[Supplied data]
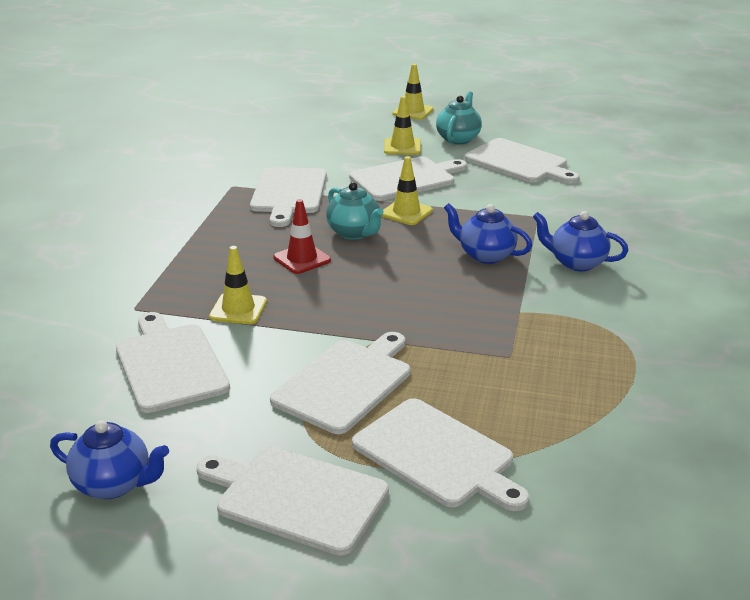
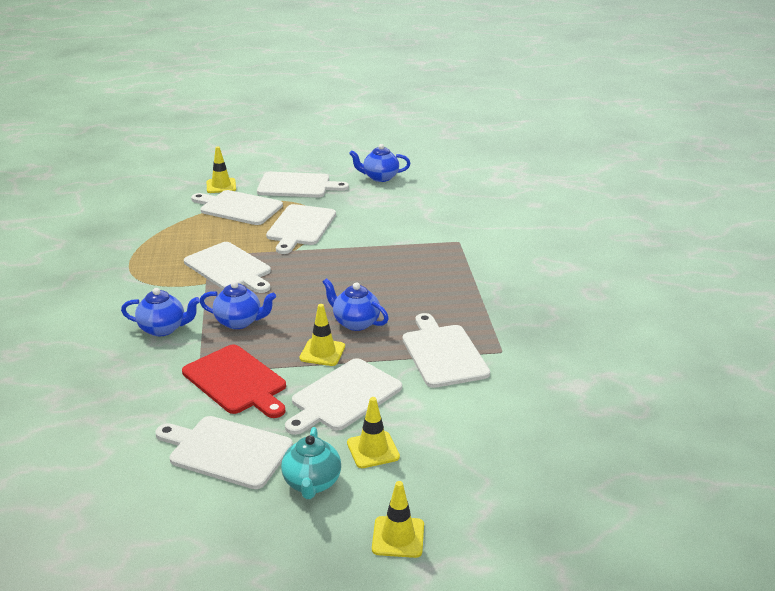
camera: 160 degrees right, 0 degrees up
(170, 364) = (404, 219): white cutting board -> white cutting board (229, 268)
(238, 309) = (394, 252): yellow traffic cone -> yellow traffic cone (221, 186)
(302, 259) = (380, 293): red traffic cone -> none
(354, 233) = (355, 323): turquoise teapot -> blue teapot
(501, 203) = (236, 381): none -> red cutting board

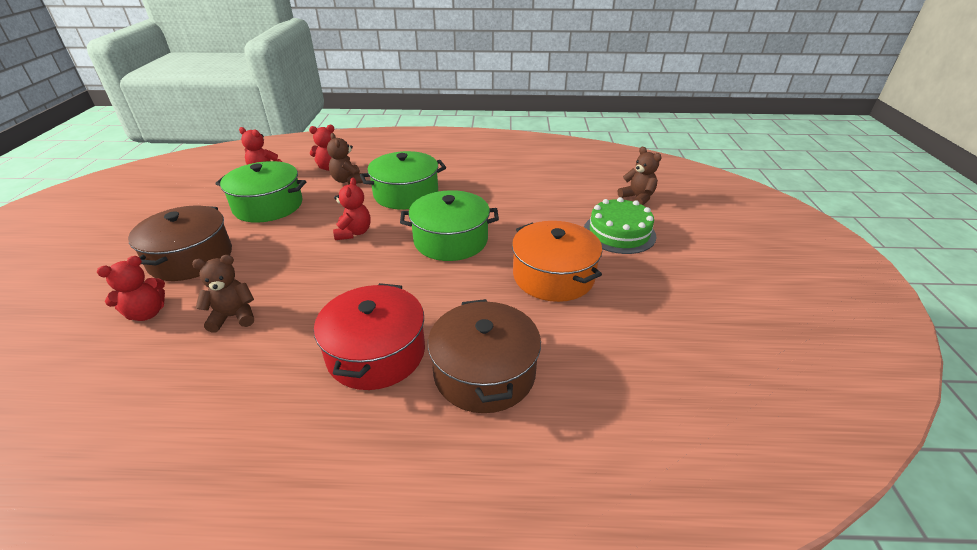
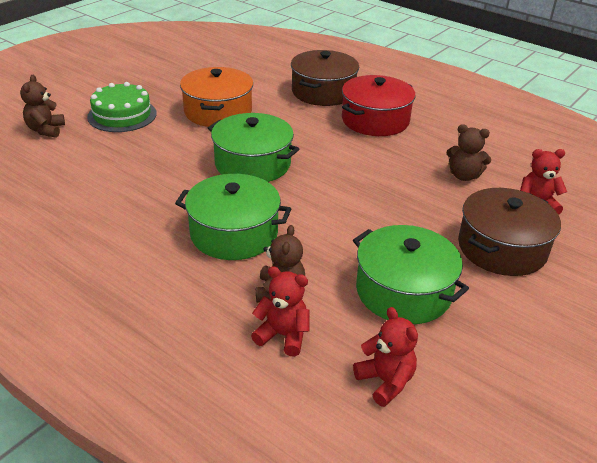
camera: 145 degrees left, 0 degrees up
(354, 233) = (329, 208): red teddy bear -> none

---

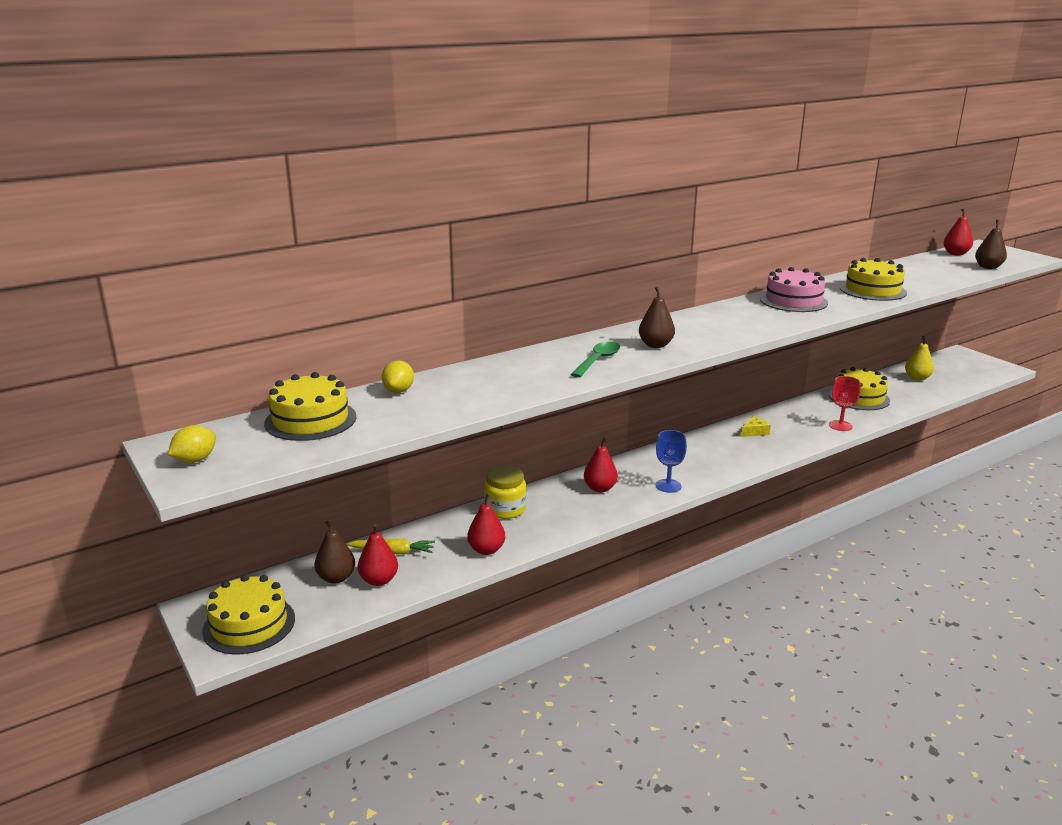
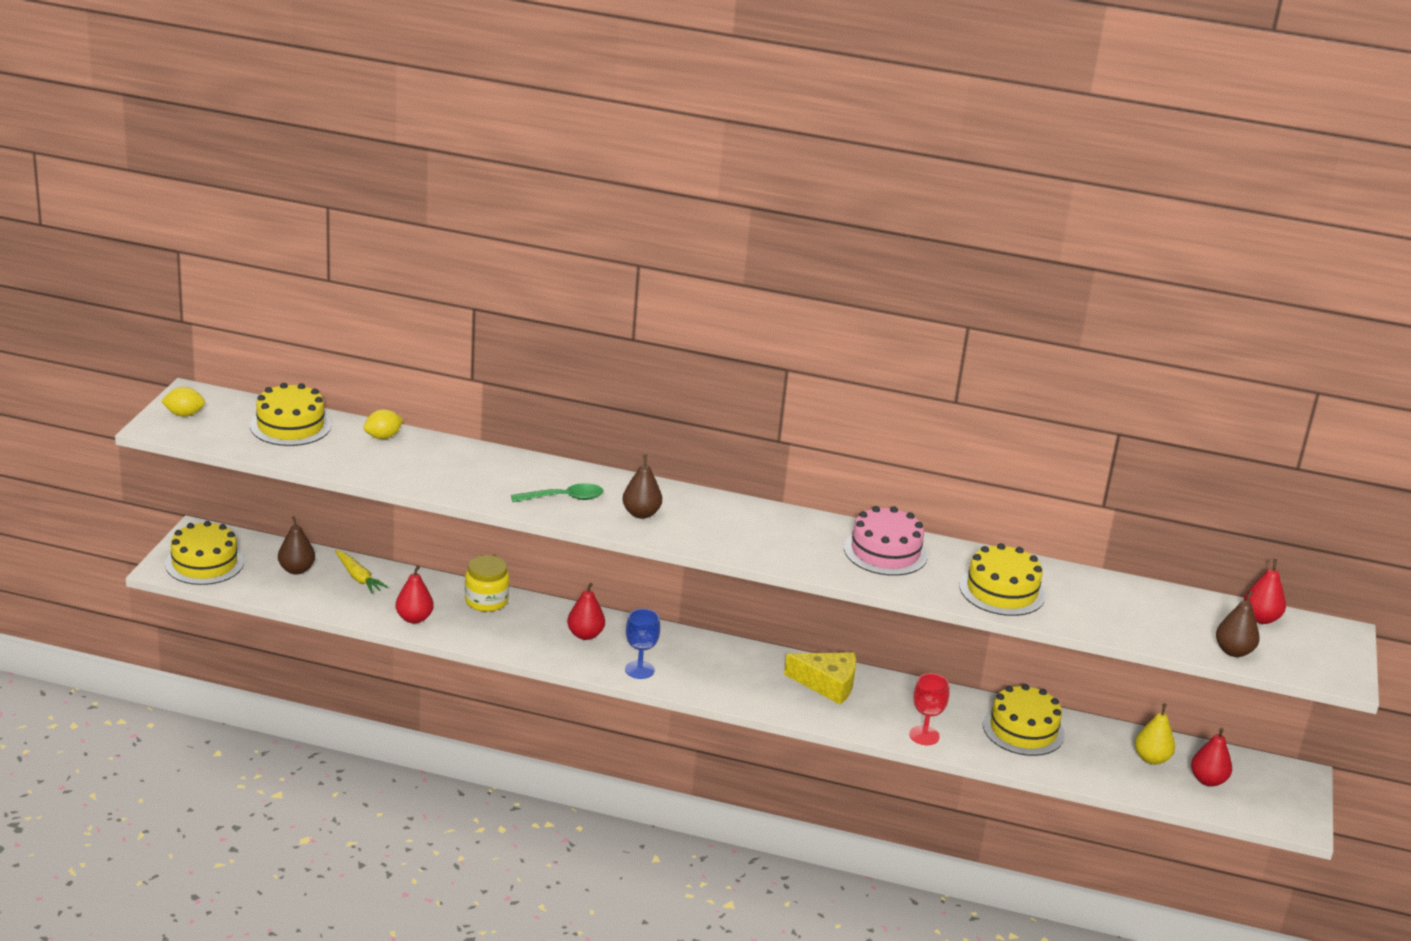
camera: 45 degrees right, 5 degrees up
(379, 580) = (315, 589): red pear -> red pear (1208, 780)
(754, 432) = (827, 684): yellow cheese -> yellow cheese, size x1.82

---

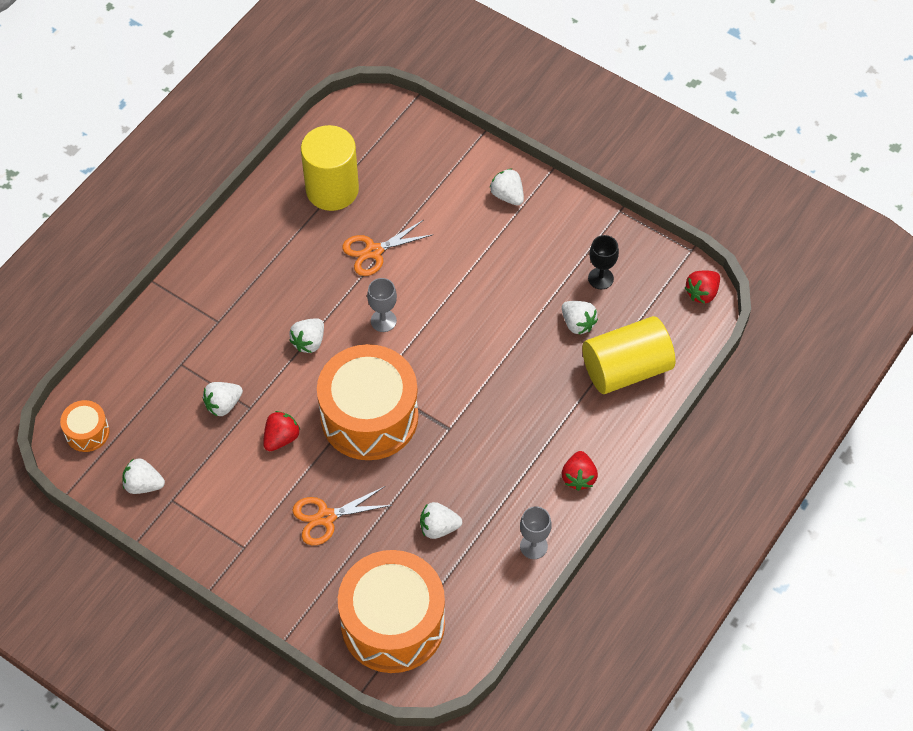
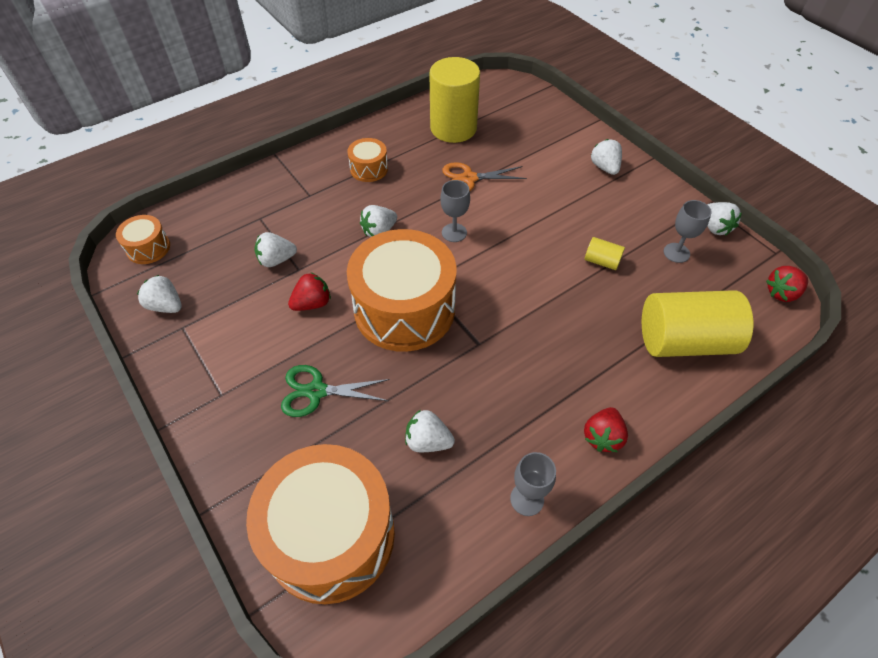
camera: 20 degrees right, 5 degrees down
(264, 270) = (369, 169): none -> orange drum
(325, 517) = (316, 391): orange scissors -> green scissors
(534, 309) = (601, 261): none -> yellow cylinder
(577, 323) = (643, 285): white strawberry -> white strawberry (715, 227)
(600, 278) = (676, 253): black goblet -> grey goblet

[Task prompt] Copy word for word the lines above, starting at the line containing "camera: 160 degrees right, 0 degrees up" and ending at the line containing "(354, 233) = (329, 208): red", inclusive, with no pictures.

[Solution]
camera: 160 degrees right, 0 degrees up
(170, 364) = (404, 219): white cutting board -> white cutting board (229, 268)
(238, 309) = (394, 252): yellow traffic cone -> yellow traffic cone (221, 186)
(302, 259) = (380, 293): red traffic cone -> none
(354, 233) = (355, 323): turquoise teapot -> blue teapot
(501, 203) = (236, 381): none -> red cutting board

camera: 145 degrees left, 0 degrees up
(354, 233) = (329, 208): red teddy bear -> none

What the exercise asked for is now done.